◆ **ACTION ITEM**
No pictures should appear in the copy. Reproduce exactly the lines from the one containing "The size of" through the end of the material below.

◆ **RECORDS**
------------------------------------------------
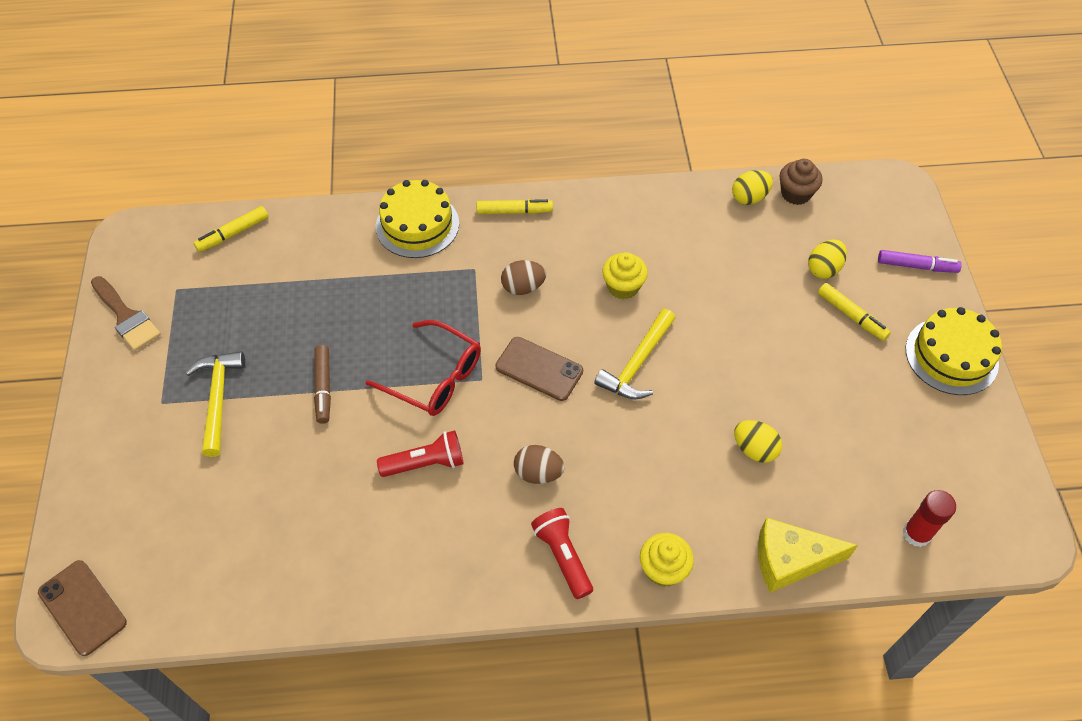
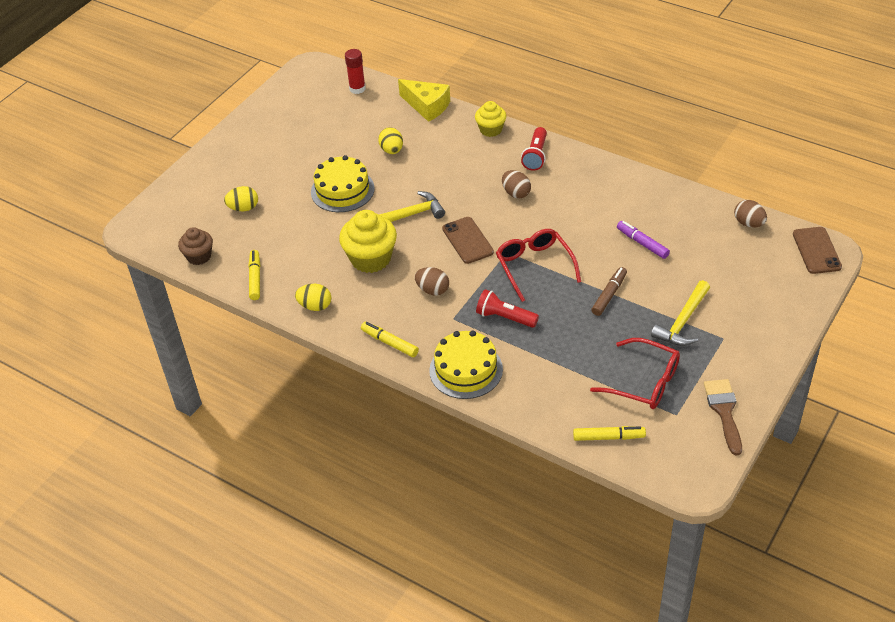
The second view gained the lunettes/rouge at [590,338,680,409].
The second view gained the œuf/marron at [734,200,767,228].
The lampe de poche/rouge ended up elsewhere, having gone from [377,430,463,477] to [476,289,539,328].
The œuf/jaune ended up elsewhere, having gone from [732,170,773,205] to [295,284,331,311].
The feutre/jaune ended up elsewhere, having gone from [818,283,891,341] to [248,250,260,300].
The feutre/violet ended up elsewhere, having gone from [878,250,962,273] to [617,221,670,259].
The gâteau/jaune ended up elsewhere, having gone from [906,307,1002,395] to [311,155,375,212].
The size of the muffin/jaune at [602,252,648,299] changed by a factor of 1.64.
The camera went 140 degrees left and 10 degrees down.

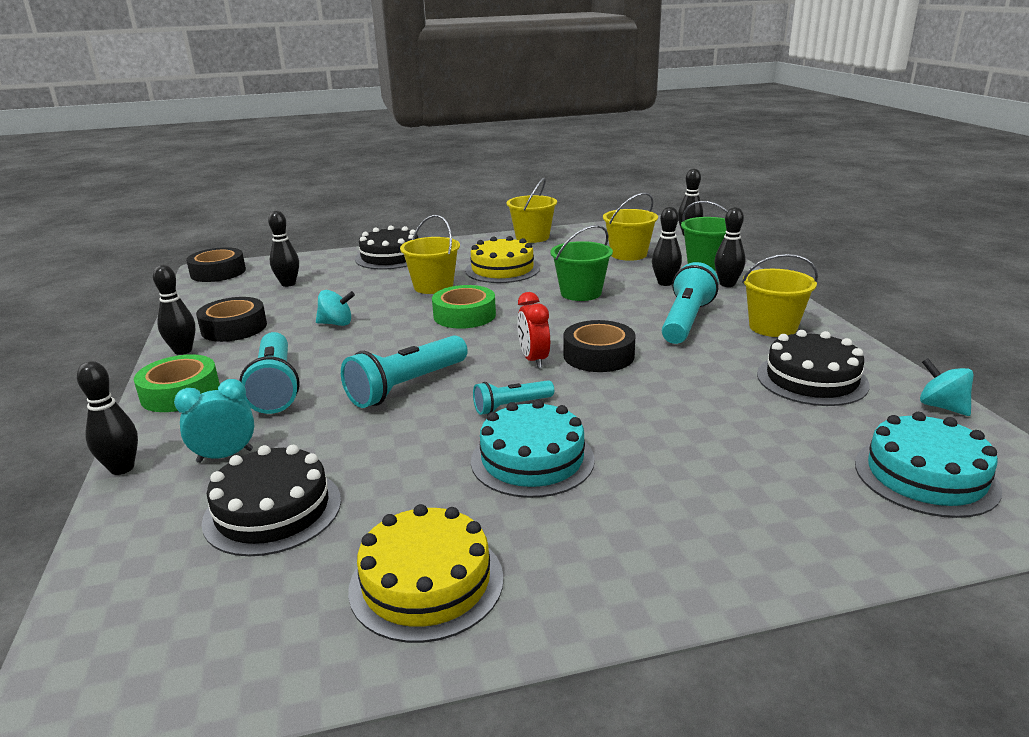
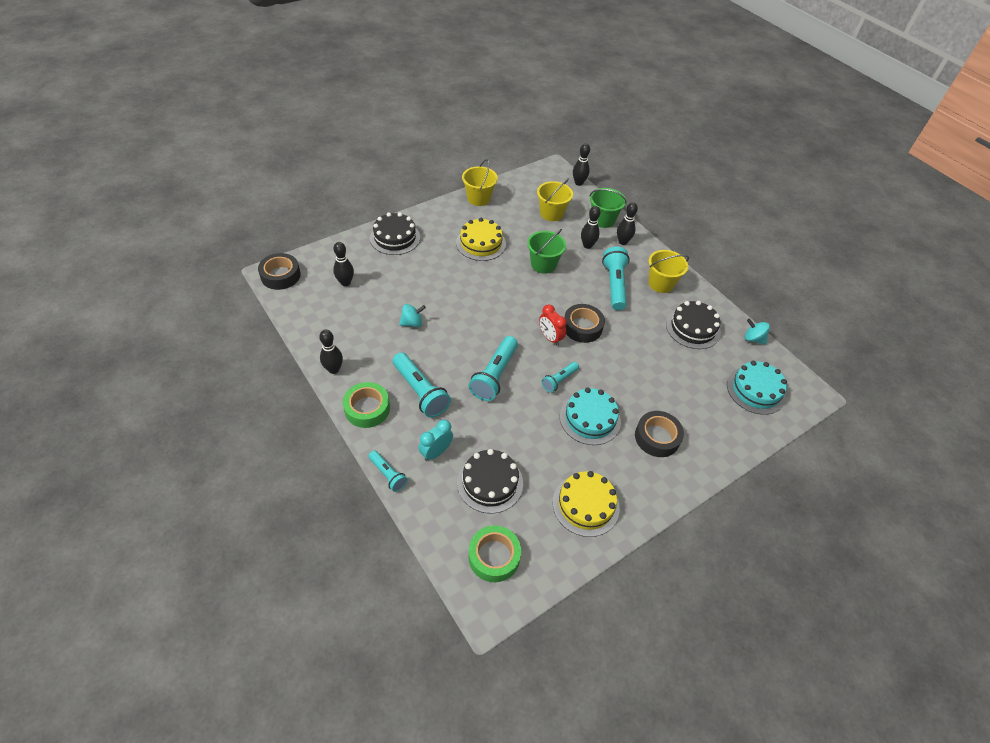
The second view lost the seau/jaune at [400,215,460,294].
The ruban adhésif/noir ended up elsewhere, having gone from [196,297,267,342] to [635,411,684,457].
The ruban adhésif/vert ended up elsewhere, having gone from [432,285,496,329] to [468,525,521,582].
Where the quille/noir stood at [77,361,138,475], the lampe de poche/turquoise came to stand at [369,451,408,492].
The camera went 25 degrees left and 25 degrees up.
------------------------------------------------
◆ **EXERCISE RESPONSE**
The size of the muffin/jaune at [602,252,648,299] changed by a factor of 1.64.
The camera went 140 degrees left and 10 degrees down.

The second view lost the seau/jaune at [400,215,460,294].
The ruban adhésif/noir ended up elsewhere, having gone from [196,297,267,342] to [635,411,684,457].
The ruban adhésif/vert ended up elsewhere, having gone from [432,285,496,329] to [468,525,521,582].
Where the quille/noir stood at [77,361,138,475], the lampe de poche/turquoise came to stand at [369,451,408,492].
The camera went 25 degrees left and 25 degrees up.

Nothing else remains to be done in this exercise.